To do: Omit each picture as you copy the entries exactly.

[Stored data entries]
════════════════════

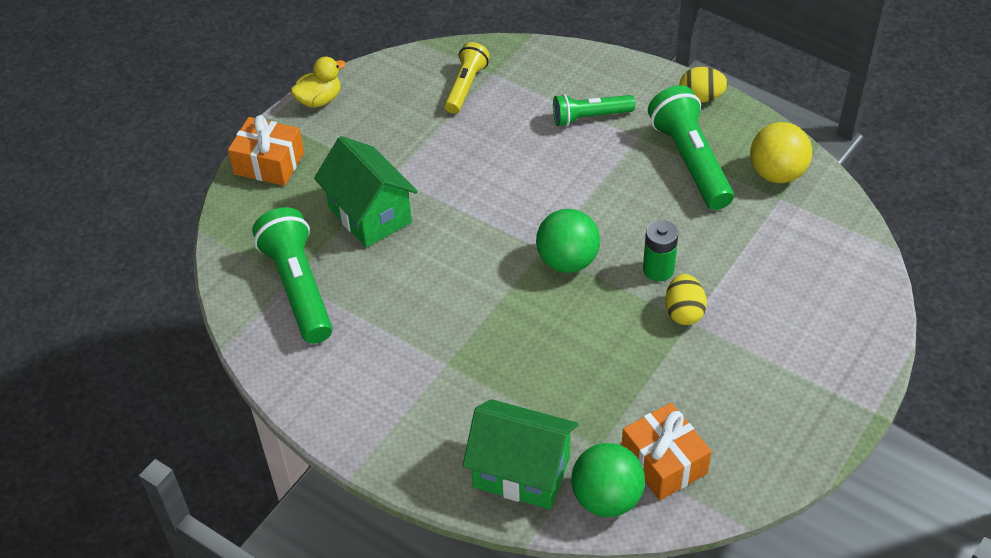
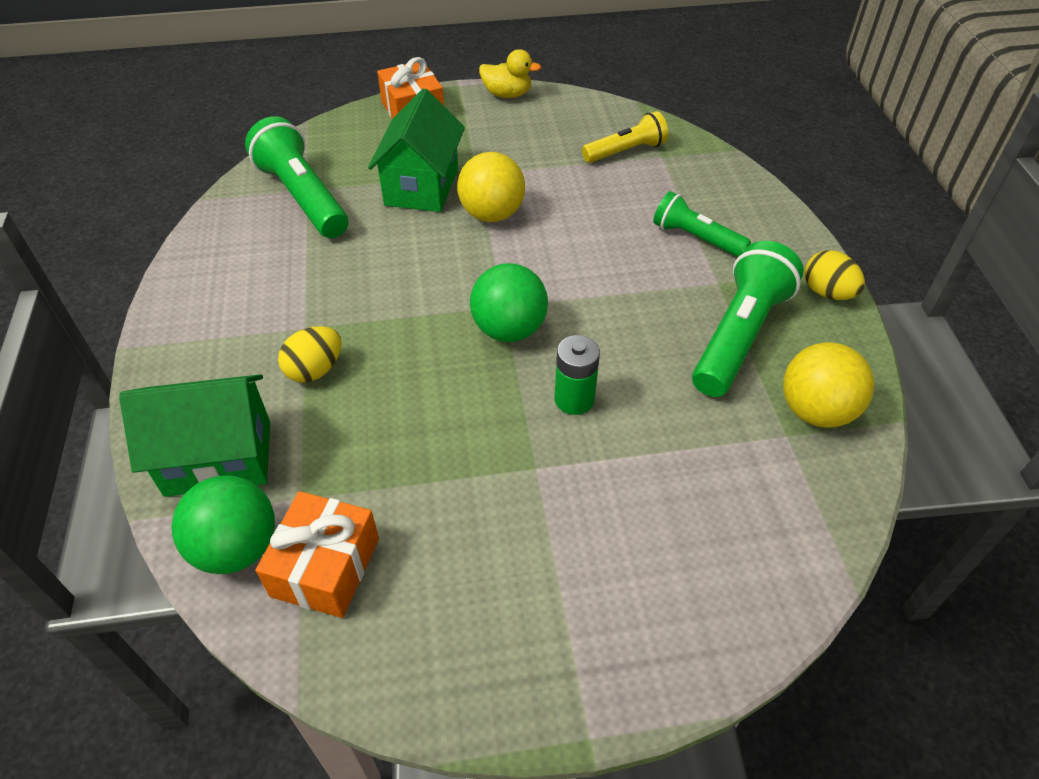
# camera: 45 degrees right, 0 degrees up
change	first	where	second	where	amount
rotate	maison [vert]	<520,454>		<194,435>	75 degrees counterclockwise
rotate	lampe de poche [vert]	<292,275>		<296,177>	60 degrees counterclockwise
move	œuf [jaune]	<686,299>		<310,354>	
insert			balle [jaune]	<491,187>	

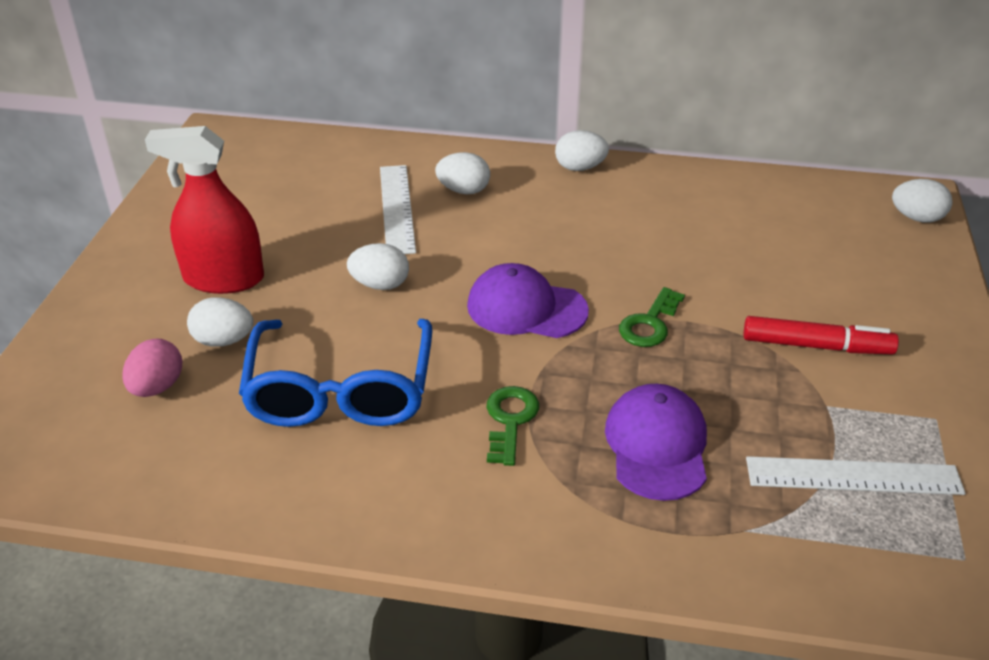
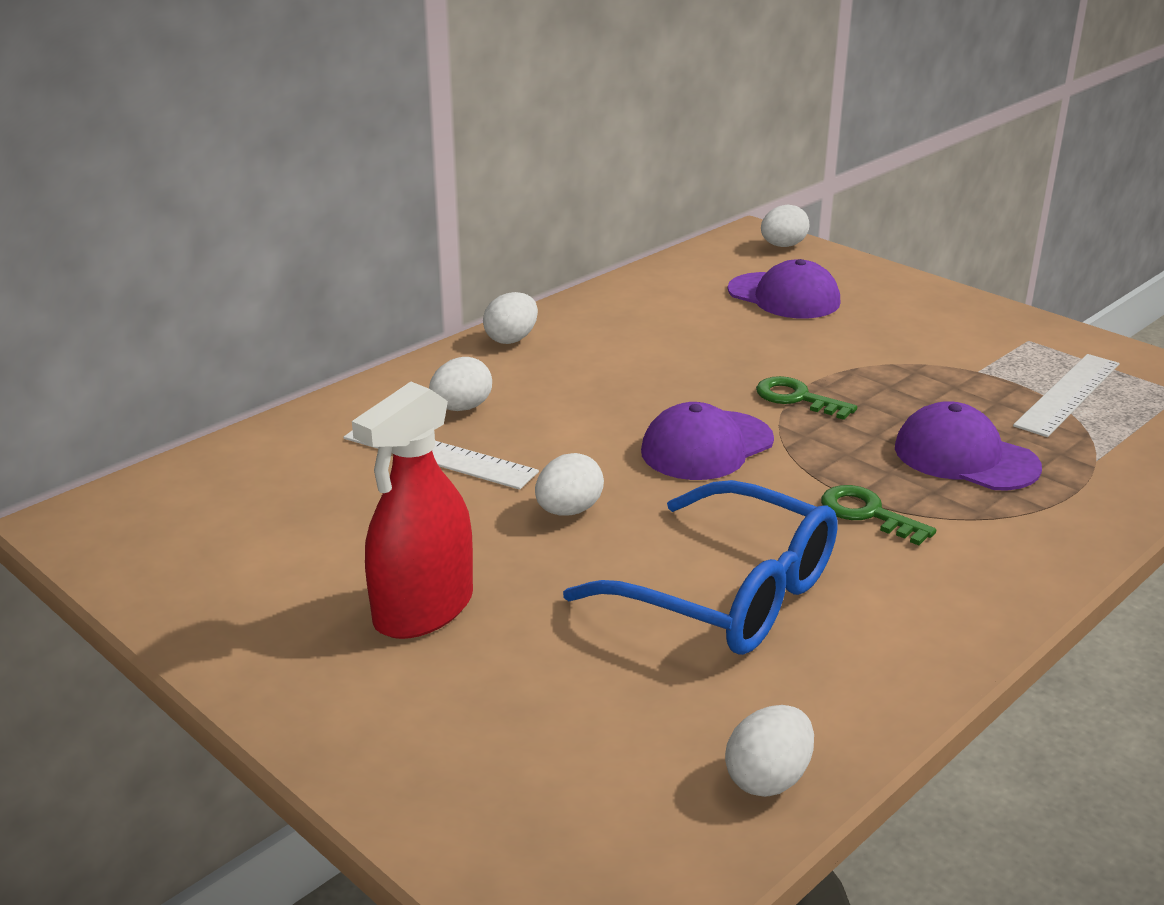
# camera: 55 degrees left, 10 degrees down
change	first	where	second	where	amount
move	œuf [blanc]	<220,322>		<769,751>	
insert			casquette [violet]	<784,288>	
rotate	clé [vert]	<652,317>		<806,398>	150 degrees clockwise
delete	œuf [rose]	<152,367>			
delete	feutre [rouge]	<821,335>			

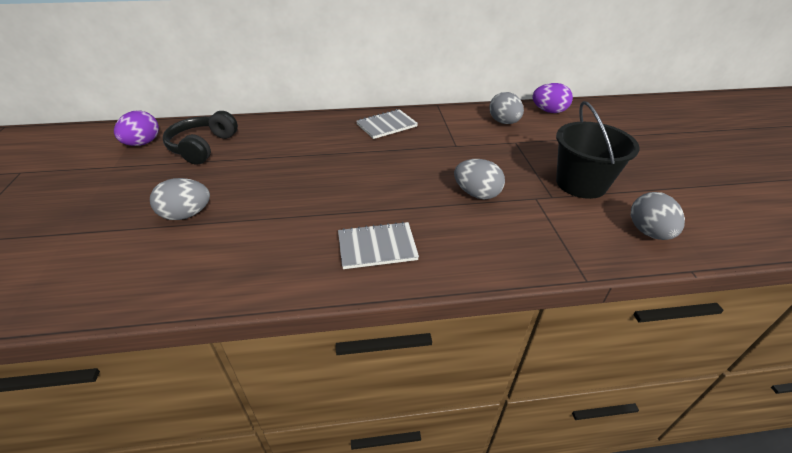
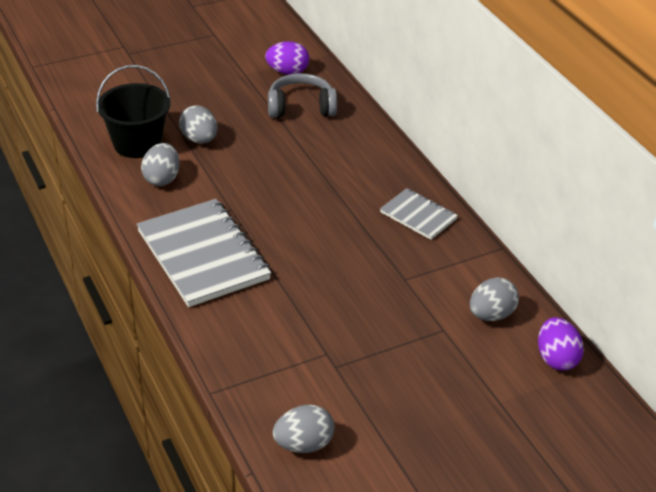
# camera: 70 degrees right, 0 degrees up
change	first	where	second	where	amount
move	seau [noir]	<598,150>		<133,111>	
resize	carnet [gris]	<378,245>		<204,253>	x1.90
move	œuf [gris]	<479,179>		<160,164>	
recolor	casque audio [noir]	<200,138>	casque audio [gris]	<302,95>	

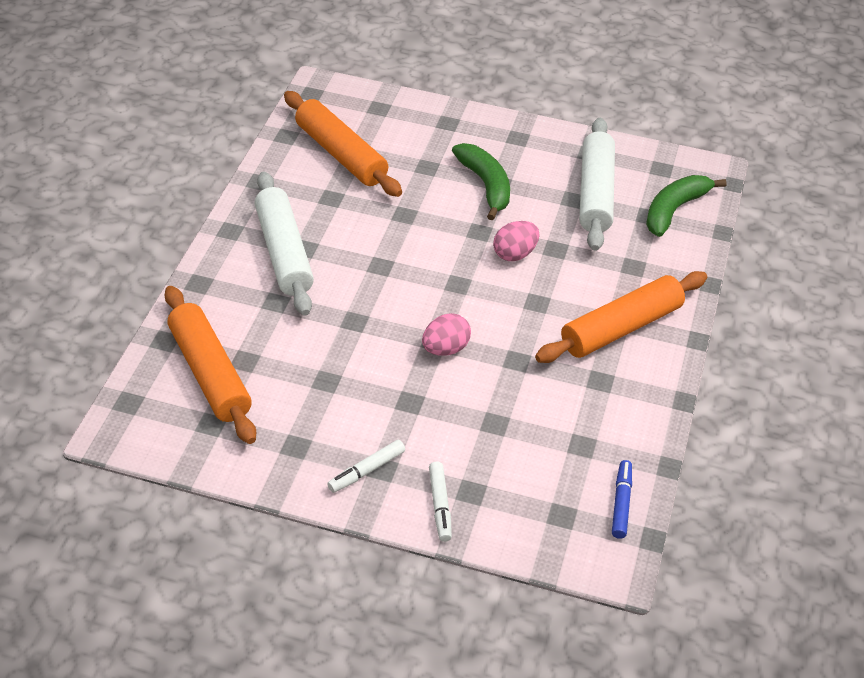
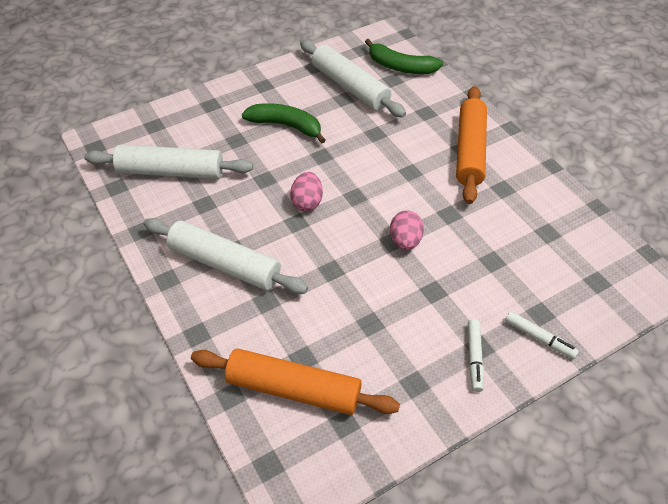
# camera: 45 degrees left, 5 degrees up
change	first	where	second	where	amount
recolor	rouleau à pâtisserie [orange]	<343,144>	rouleau à pâtisserie [blanc]	<168,162>	
move	œuf [rose]	<516,241>		<306,191>	
rotate	banane [vert]	<686,206>		<404,56>	60 degrees counterclockwise
delete	feutre [bleu]	<622,499>			

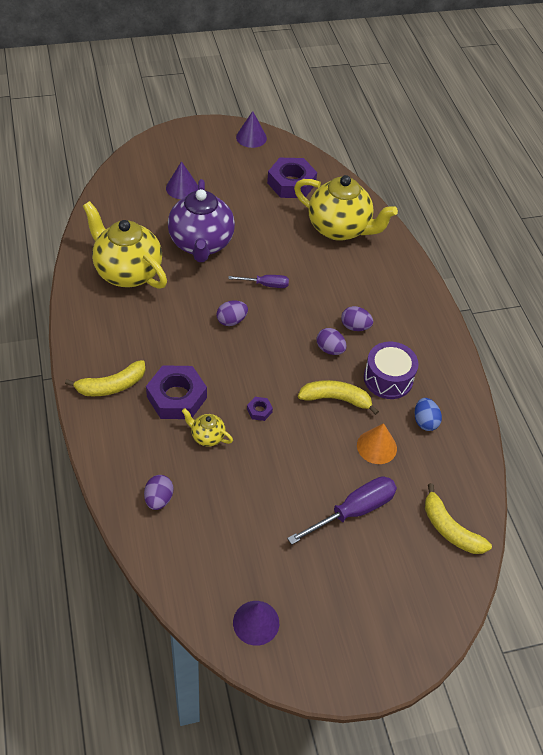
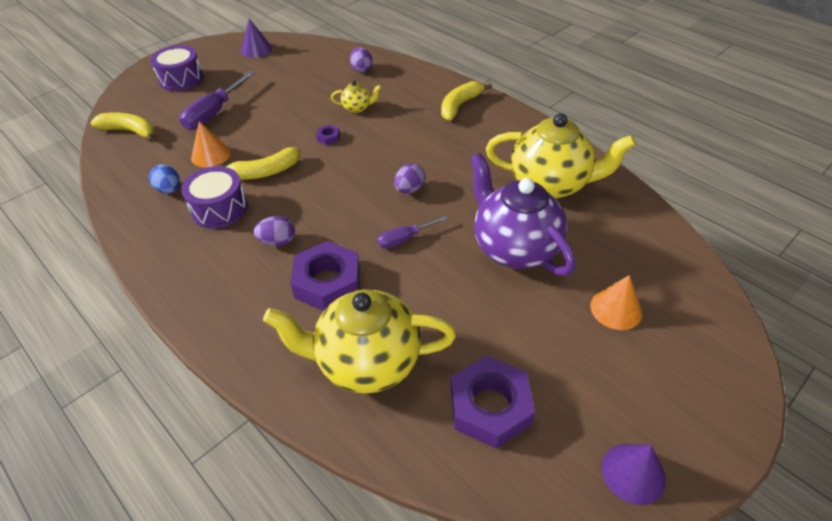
# camera: 155 degrees right, 5 degrees down
change	first	where	second	where	amount
insert			tambour [violet]	<177,68>	
move	écrou [violet]	<176,392>		<325,276>	
recolor	cône [violet]	<182,180>	cône [orange]	<616,302>	
delete	œuf [violet]	<332,341>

════════════════════

Answer area:
# camera: 45 degrees right, 0 degrees up
change	first	where	second	where	amount
rotate	maison [vert]	<520,454>		<194,435>	75 degrees counterclockwise
rotate	lampe de poche [vert]	<292,275>		<296,177>	60 degrees counterclockwise
move	œuf [jaune]	<686,299>		<310,354>	
insert			balle [jaune]	<491,187>	

# camera: 55 degrees left, 10 degrees down
change	first	where	second	where	amount
move	œuf [blanc]	<220,322>		<769,751>	
insert			casquette [violet]	<784,288>	
rotate	clé [vert]	<652,317>		<806,398>	150 degrees clockwise
delete	œuf [rose]	<152,367>			
delete	feutre [rouge]	<821,335>			

# camera: 70 degrees right, 0 degrees up
change	first	where	second	where	amount
move	seau [noir]	<598,150>		<133,111>	
resize	carnet [gris]	<378,245>		<204,253>	x1.90
move	œuf [gris]	<479,179>		<160,164>	
recolor	casque audio [noir]	<200,138>	casque audio [gris]	<302,95>	

# camera: 45 degrees left, 5 degrees up
change	first	where	second	where	amount
recolor	rouleau à pâtisserie [orange]	<343,144>	rouleau à pâtisserie [blanc]	<168,162>	
move	œuf [rose]	<516,241>		<306,191>	
rotate	banane [vert]	<686,206>		<404,56>	60 degrees counterclockwise
delete	feutre [bleu]	<622,499>			

# camera: 155 degrees right, 5 degrees down
change	first	where	second	where	amount
insert			tambour [violet]	<177,68>	
move	écrou [violet]	<176,392>		<325,276>	
recolor	cône [violet]	<182,180>	cône [orange]	<616,302>	
delete	œuf [violet]	<332,341>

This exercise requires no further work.